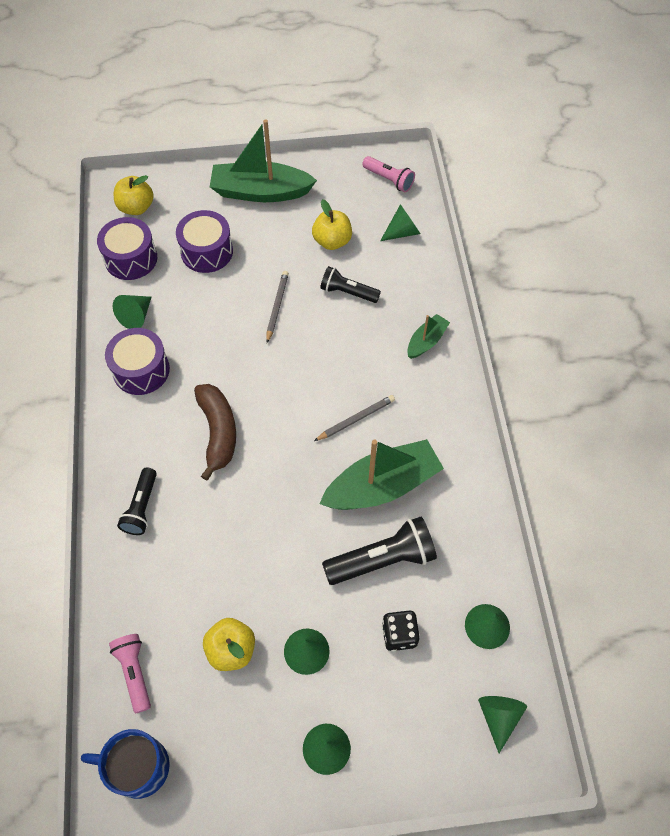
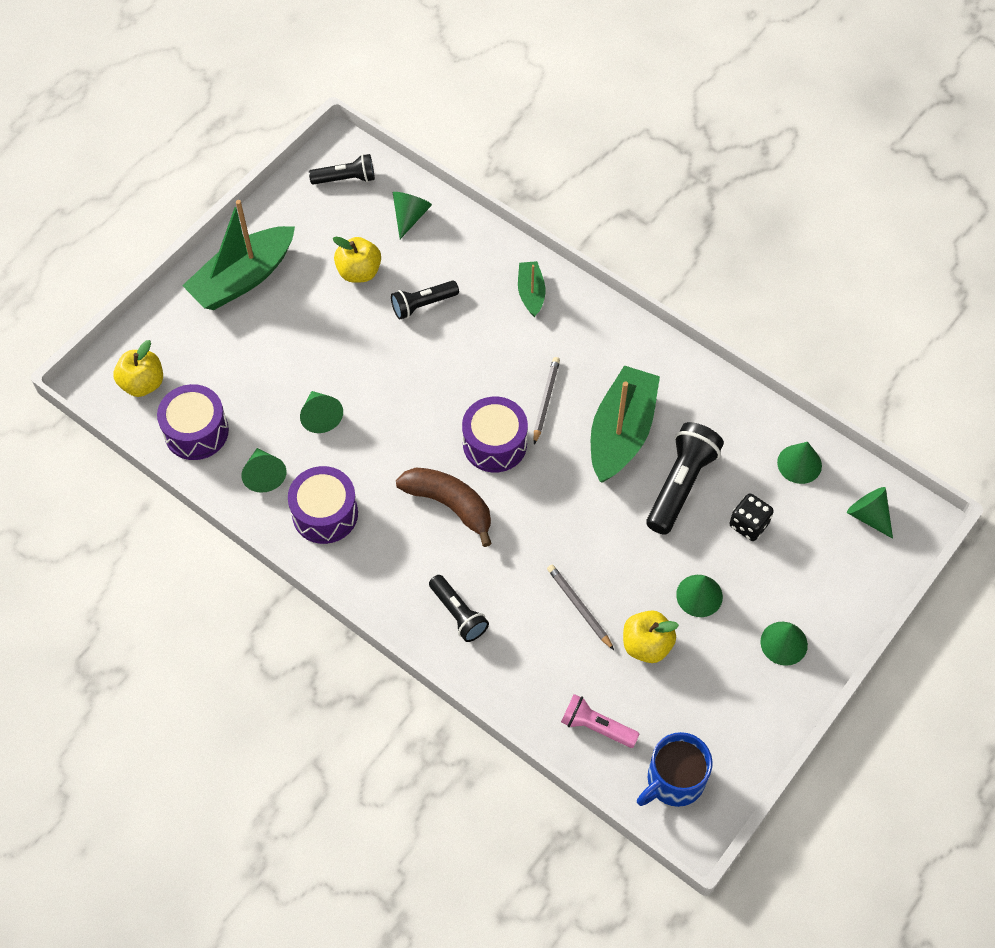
camera: 45 degrees left, 0 degrees up
(207, 251) = (259, 369): purple drum -> purple drum (494, 444)
(208, 309) = (320, 416): none -> green cone
(277, 306) = (377, 365): grey pencil -> grey pencil (579, 607)
(389, 180) = (346, 178): pink flashlight -> black flashlight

##########

**Exercise details**
Without the pictures, retype each line of the records above exactly.

**Task response**
camera: 45 degrees left, 0 degrees up
(207, 251) = (259, 369): purple drum -> purple drum (494, 444)
(208, 309) = (320, 416): none -> green cone
(277, 306) = (377, 365): grey pencil -> grey pencil (579, 607)
(389, 180) = (346, 178): pink flashlight -> black flashlight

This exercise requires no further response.